### Your assignment
All entries shown below should be duplicated character for character.

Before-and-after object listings
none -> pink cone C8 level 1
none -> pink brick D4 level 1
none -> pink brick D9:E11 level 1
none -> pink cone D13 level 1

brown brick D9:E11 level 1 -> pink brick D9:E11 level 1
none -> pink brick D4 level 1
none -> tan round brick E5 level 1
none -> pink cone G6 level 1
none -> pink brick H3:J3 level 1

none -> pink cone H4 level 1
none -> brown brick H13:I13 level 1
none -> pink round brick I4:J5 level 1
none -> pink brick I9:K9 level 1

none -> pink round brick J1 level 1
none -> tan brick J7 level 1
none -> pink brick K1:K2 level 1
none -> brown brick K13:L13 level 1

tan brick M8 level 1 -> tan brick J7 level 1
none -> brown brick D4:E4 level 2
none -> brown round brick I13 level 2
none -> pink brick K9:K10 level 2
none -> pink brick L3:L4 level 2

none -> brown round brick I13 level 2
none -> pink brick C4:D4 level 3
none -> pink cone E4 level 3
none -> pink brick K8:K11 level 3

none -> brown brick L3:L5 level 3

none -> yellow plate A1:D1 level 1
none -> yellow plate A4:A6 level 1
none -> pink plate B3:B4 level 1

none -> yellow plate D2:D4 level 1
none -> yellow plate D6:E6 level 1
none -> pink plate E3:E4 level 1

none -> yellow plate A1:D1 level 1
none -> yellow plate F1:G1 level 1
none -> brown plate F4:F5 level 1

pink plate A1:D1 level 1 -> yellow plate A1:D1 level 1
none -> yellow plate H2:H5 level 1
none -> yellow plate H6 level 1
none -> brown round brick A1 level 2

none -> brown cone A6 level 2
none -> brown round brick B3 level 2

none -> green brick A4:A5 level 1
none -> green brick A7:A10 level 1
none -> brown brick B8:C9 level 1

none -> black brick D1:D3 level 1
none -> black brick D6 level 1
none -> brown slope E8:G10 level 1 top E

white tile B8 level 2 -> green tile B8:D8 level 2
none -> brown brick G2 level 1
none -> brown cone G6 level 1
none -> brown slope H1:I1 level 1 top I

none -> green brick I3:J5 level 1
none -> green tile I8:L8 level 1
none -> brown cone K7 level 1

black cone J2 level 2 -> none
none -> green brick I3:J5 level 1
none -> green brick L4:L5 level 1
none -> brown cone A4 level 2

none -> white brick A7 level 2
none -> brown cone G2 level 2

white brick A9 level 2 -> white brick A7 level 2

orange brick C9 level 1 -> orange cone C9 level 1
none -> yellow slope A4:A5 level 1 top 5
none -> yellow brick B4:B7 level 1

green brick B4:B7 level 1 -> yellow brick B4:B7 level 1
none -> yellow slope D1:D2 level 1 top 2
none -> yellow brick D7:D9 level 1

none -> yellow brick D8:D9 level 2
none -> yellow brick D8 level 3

### Exercise output
none -> pink cone C8 level 1
none -> pink brick D4 level 1
none -> pink brick D9:E11 level 1
none -> pink cone D13 level 1

brown brick D9:E11 level 1 -> pink brick D9:E11 level 1
none -> pink brick D4 level 1
none -> tan round brick E5 level 1
none -> pink cone G6 level 1
none -> pink brick H3:J3 level 1

none -> pink cone H4 level 1
none -> brown brick H13:I13 level 1
none -> pink round brick I4:J5 level 1
none -> pink brick I9:K9 level 1

none -> pink round brick J1 level 1
none -> tan brick J7 level 1
none -> pink brick K1:K2 level 1
none -> brown brick K13:L13 level 1

tan brick M8 level 1 -> tan brick J7 level 1
none -> brown brick D4:E4 level 2
none -> brown round brick I13 level 2
none -> pink brick K9:K10 level 2
none -> pink brick L3:L4 level 2

none -> brown round brick I13 level 2
none -> pink brick C4:D4 level 3
none -> pink cone E4 level 3
none -> pink brick K8:K11 level 3

none -> brown brick L3:L5 level 3

none -> yellow plate A1:D1 level 1
none -> yellow plate A4:A6 level 1
none -> pink plate B3:B4 level 1

none -> yellow plate D2:D4 level 1
none -> yellow plate D6:E6 level 1
none -> pink plate E3:E4 level 1

none -> yellow plate A1:D1 level 1
none -> yellow plate F1:G1 level 1
none -> brown plate F4:F5 level 1

pink plate A1:D1 level 1 -> yellow plate A1:D1 level 1
none -> yellow plate H2:H5 level 1
none -> yellow plate H6 level 1
none -> brown round brick A1 level 2

none -> brown cone A6 level 2
none -> brown round brick B3 level 2

none -> green brick A4:A5 level 1
none -> green brick A7:A10 level 1
none -> brown brick B8:C9 level 1

none -> black brick D1:D3 level 1
none -> black brick D6 level 1
none -> brown slope E8:G10 level 1 top E

white tile B8 level 2 -> green tile B8:D8 level 2
none -> brown brick G2 level 1
none -> brown cone G6 level 1
none -> brown slope H1:I1 level 1 top I

none -> green brick I3:J5 level 1
none -> green tile I8:L8 level 1
none -> brown cone K7 level 1

black cone J2 level 2 -> none
none -> green brick I3:J5 level 1
none -> green brick L4:L5 level 1
none -> brown cone A4 level 2

none -> white brick A7 level 2
none -> brown cone G2 level 2

white brick A9 level 2 -> white brick A7 level 2

orange brick C9 level 1 -> orange cone C9 level 1
none -> yellow slope A4:A5 level 1 top 5
none -> yellow brick B4:B7 level 1

green brick B4:B7 level 1 -> yellow brick B4:B7 level 1
none -> yellow slope D1:D2 level 1 top 2
none -> yellow brick D7:D9 level 1

none -> yellow brick D8:D9 level 2
none -> yellow brick D8 level 3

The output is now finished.